### Source material
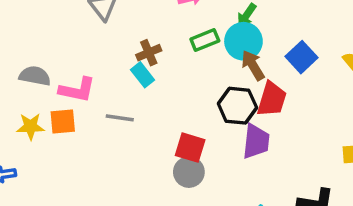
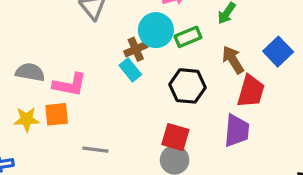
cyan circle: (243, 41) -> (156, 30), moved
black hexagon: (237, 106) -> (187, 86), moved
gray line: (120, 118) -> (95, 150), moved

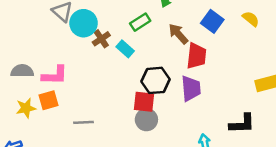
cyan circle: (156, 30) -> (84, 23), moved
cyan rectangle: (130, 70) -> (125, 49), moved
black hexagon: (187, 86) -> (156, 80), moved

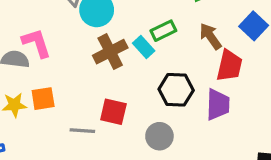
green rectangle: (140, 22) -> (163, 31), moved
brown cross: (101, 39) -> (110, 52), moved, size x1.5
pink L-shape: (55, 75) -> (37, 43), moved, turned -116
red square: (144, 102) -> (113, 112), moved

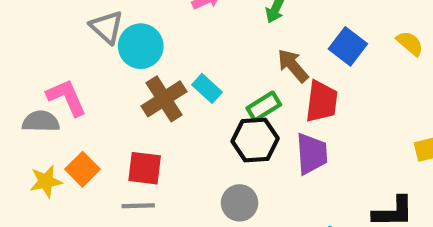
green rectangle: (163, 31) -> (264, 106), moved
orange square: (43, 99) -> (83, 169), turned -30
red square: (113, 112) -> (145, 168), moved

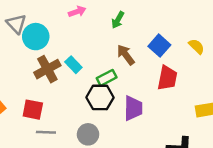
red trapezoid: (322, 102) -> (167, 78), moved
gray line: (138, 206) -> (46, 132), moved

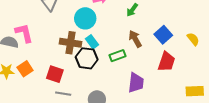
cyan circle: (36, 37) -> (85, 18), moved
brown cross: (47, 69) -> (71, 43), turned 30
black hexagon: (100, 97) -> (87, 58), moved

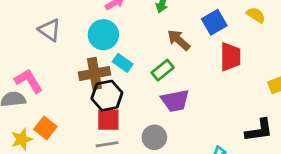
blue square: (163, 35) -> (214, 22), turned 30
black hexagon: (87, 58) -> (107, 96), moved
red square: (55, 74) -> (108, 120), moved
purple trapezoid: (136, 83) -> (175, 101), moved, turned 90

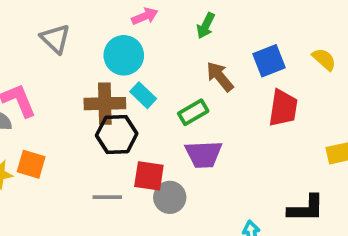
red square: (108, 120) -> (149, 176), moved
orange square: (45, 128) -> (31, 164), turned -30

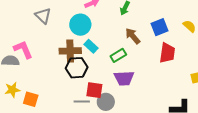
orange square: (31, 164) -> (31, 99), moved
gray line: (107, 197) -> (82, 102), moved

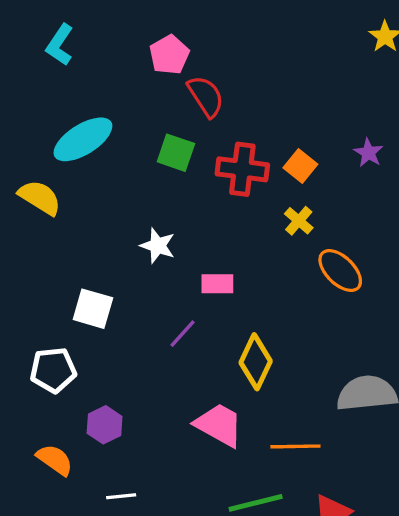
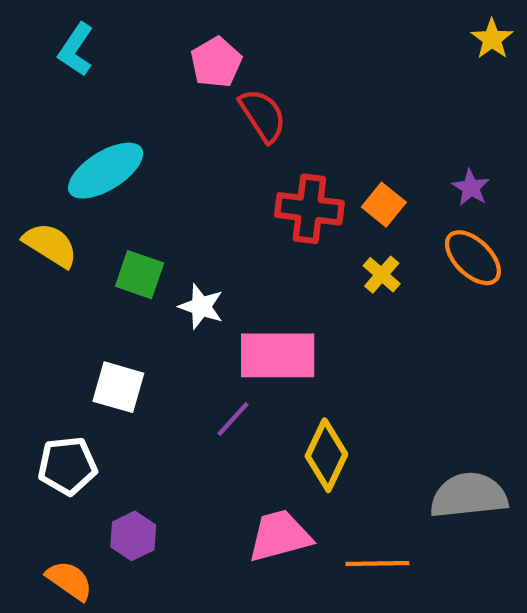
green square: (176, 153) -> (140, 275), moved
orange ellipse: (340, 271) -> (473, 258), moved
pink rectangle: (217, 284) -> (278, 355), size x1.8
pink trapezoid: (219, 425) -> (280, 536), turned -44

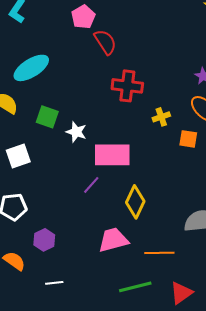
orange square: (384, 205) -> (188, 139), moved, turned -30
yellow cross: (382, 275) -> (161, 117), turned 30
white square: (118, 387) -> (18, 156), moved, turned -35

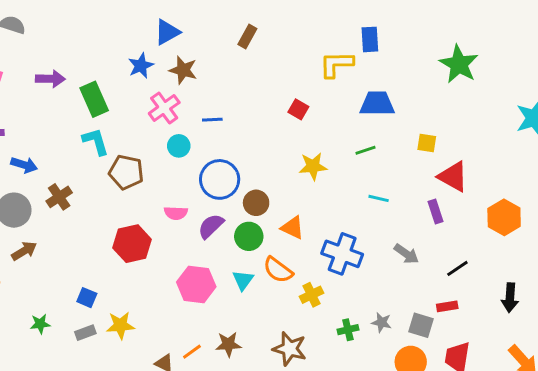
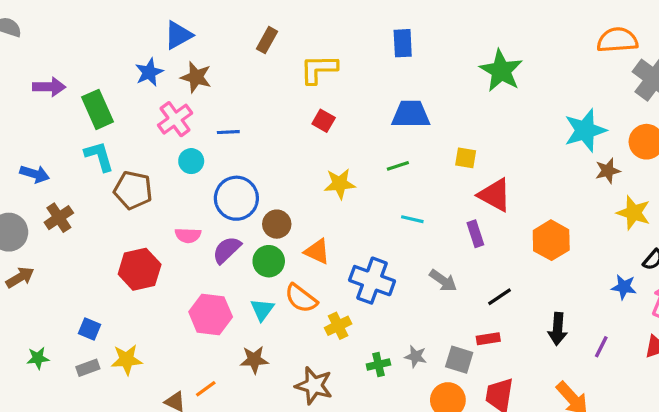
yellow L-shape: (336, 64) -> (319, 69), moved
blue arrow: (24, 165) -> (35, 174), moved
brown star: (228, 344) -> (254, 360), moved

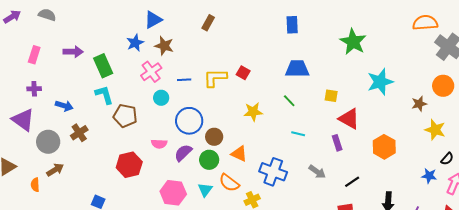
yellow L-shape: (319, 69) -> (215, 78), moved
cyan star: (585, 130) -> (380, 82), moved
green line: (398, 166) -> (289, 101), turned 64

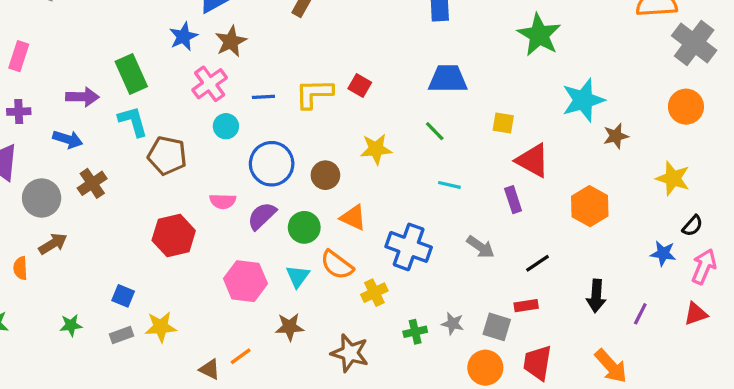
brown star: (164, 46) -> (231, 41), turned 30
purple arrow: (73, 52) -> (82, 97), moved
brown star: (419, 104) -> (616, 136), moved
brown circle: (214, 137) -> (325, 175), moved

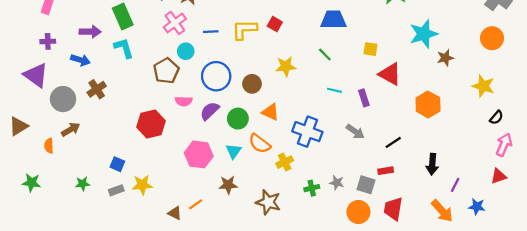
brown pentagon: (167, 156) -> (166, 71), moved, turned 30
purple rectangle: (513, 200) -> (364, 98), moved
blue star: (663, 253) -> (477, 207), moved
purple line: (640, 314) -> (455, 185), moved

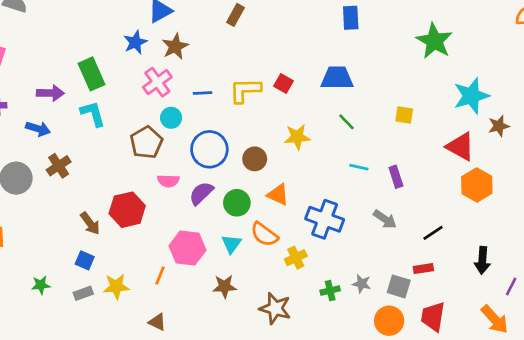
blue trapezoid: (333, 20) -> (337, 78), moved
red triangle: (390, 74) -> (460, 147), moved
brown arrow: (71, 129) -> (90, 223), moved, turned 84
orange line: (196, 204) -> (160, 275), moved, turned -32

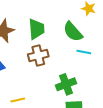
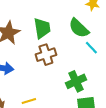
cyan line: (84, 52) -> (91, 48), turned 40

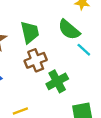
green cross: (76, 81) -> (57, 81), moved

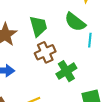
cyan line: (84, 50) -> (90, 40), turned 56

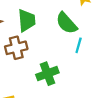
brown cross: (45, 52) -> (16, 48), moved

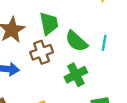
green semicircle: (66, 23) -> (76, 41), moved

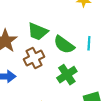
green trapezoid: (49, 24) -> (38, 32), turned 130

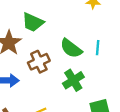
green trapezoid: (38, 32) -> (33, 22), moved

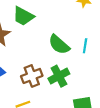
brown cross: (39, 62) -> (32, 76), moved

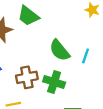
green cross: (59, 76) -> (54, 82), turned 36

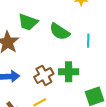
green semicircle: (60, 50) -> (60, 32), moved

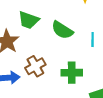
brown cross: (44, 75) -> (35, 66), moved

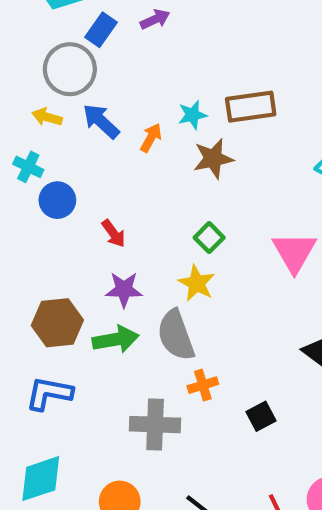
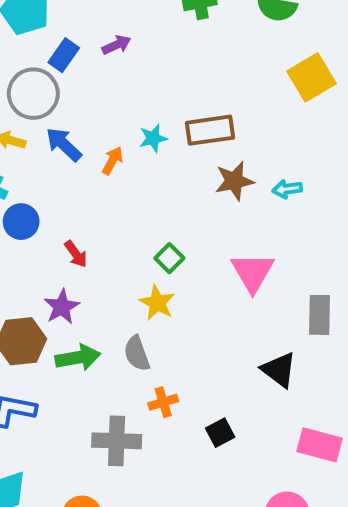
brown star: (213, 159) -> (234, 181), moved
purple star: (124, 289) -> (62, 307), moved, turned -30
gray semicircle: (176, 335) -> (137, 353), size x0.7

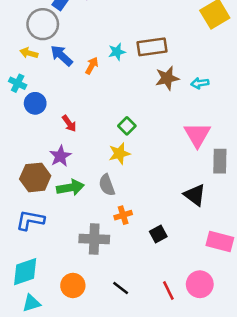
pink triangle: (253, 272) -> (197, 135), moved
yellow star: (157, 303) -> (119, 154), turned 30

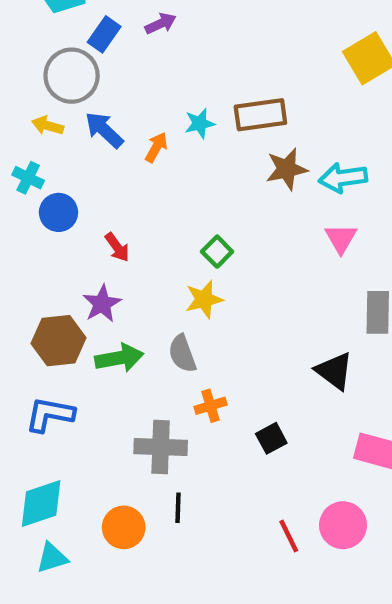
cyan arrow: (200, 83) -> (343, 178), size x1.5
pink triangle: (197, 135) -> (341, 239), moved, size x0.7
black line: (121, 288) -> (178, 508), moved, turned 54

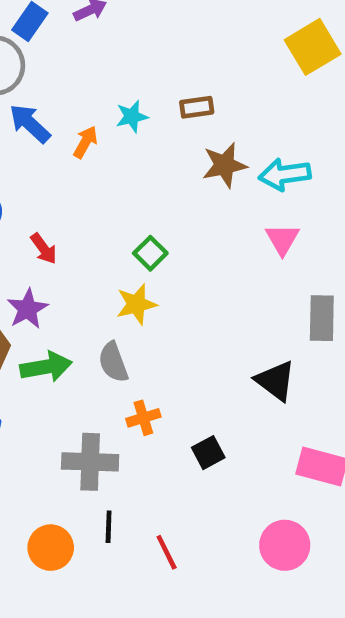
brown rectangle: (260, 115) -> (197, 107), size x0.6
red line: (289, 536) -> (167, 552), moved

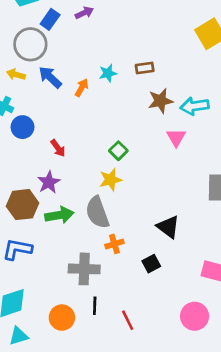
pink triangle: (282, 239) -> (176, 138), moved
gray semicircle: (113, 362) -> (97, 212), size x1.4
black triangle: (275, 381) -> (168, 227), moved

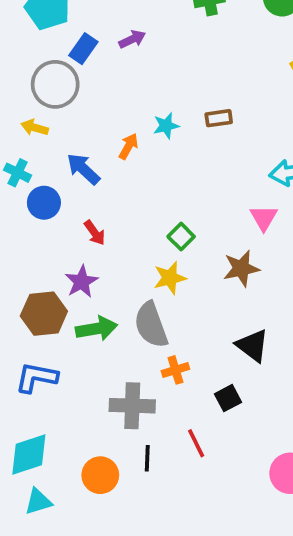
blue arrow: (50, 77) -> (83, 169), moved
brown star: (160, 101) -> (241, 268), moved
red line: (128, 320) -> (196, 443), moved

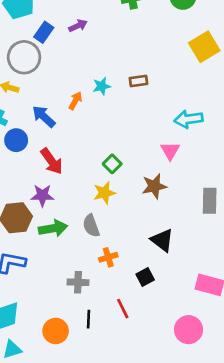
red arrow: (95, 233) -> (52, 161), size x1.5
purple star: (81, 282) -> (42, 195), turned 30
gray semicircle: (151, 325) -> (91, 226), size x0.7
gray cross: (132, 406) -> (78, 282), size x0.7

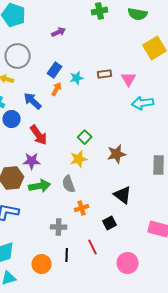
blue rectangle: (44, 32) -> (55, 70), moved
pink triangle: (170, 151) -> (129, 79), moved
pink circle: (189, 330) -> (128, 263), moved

### Task description
Among the lines above, return each one holding the string "trapezoid".

### Written answer
red trapezoid: (322, 102) -> (167, 78), moved
purple trapezoid: (136, 83) -> (175, 101), moved, turned 90
pink trapezoid: (219, 425) -> (280, 536), turned -44
blue trapezoid: (333, 20) -> (337, 78), moved
green trapezoid: (49, 24) -> (38, 32), turned 130
green trapezoid: (38, 32) -> (33, 22), moved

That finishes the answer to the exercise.